== TASK PROMPT ==
The answer is a number and only a number: how many lines of the data include the string "yellow"?

== DATA EXTRACT ==
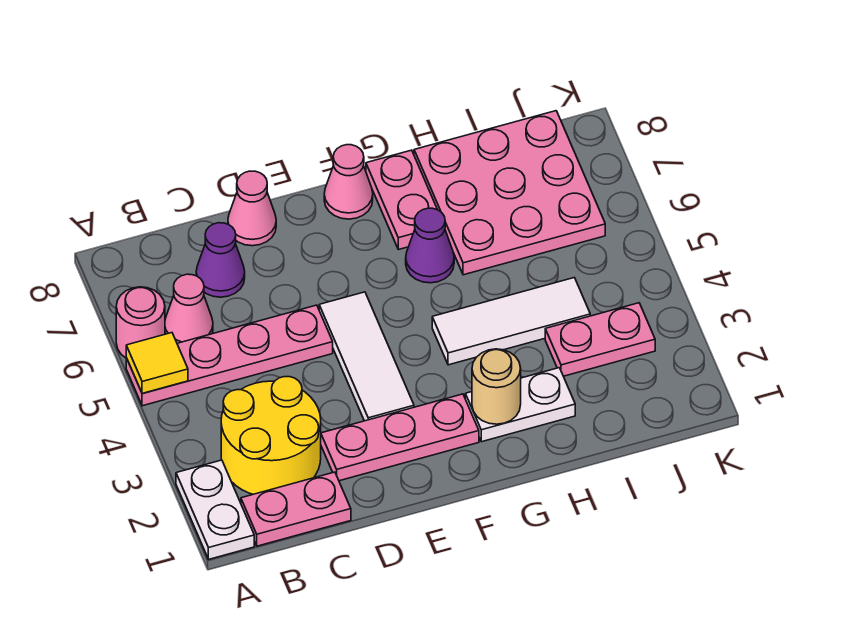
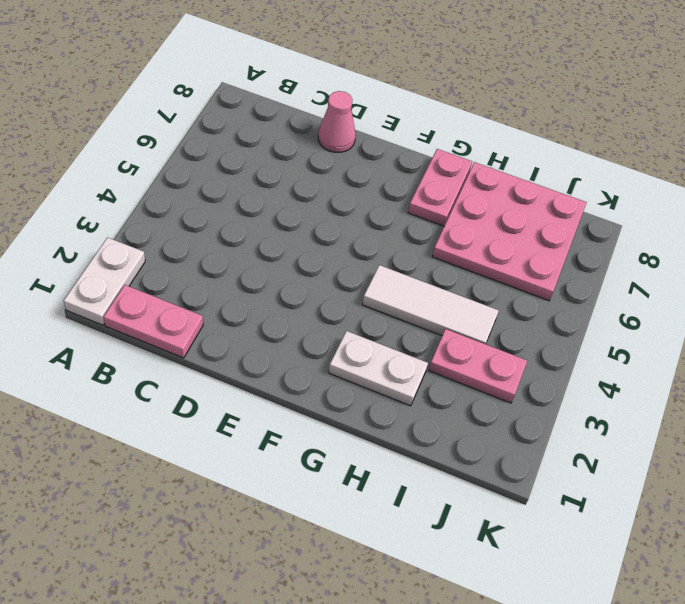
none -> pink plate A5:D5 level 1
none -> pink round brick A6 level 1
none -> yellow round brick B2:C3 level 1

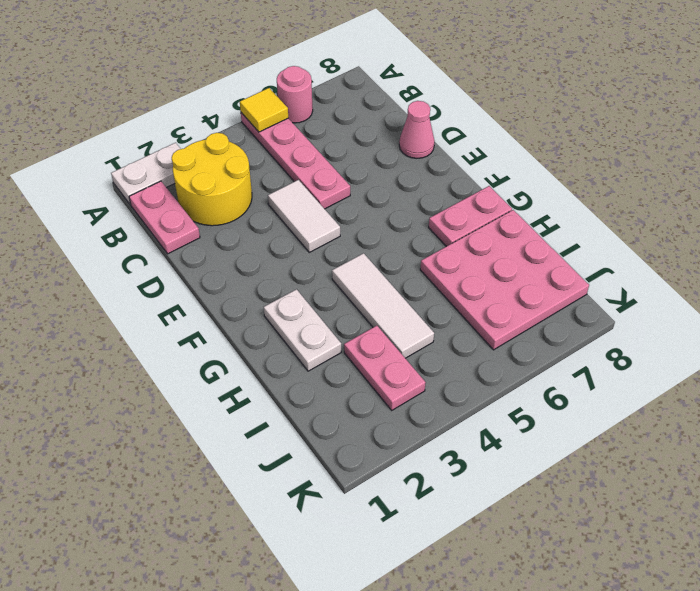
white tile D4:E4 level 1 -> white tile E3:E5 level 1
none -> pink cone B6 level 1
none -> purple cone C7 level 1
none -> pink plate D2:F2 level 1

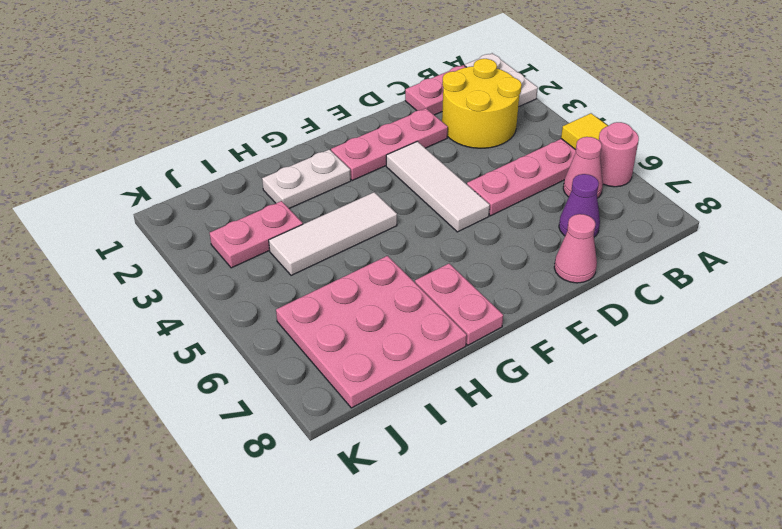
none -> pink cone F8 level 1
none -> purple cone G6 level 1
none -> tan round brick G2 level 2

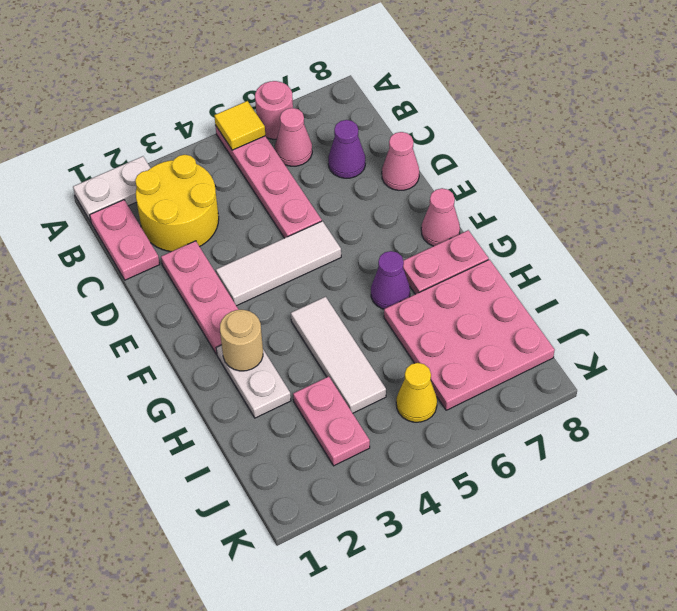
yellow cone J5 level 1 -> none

== ANSWER TO THIS PROBLEM ==
2